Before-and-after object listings
*** Block opens ***

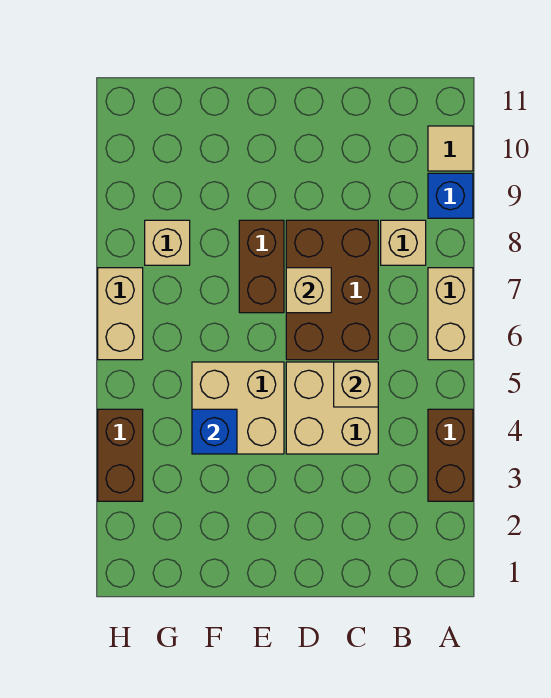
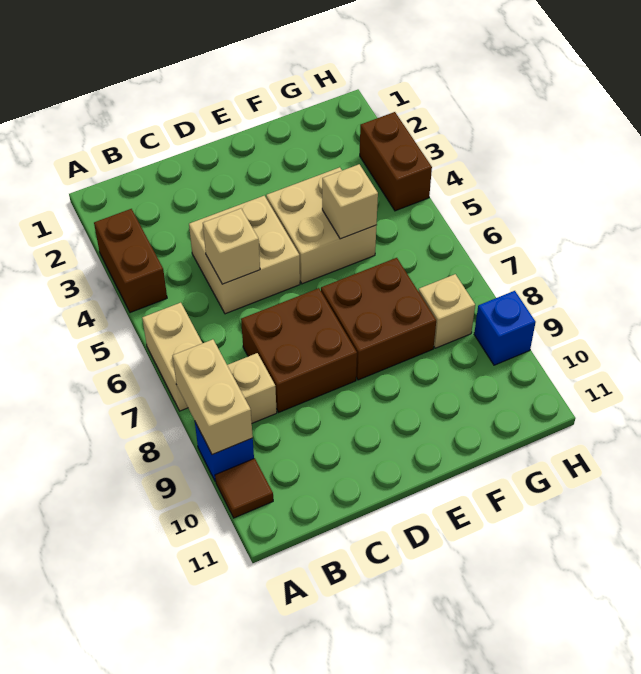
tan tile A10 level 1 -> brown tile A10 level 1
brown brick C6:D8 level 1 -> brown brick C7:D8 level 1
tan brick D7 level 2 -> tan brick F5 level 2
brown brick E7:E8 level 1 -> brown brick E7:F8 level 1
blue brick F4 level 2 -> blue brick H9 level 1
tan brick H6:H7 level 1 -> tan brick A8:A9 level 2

*** Block closes ***

• **Directions**:
Line by line, write out the data above exactly, without the pictures.

• **Answer for the task**:
tan tile A10 level 1 -> brown tile A10 level 1
brown brick C6:D8 level 1 -> brown brick C7:D8 level 1
tan brick D7 level 2 -> tan brick F5 level 2
brown brick E7:E8 level 1 -> brown brick E7:F8 level 1
blue brick F4 level 2 -> blue brick H9 level 1
tan brick H6:H7 level 1 -> tan brick A8:A9 level 2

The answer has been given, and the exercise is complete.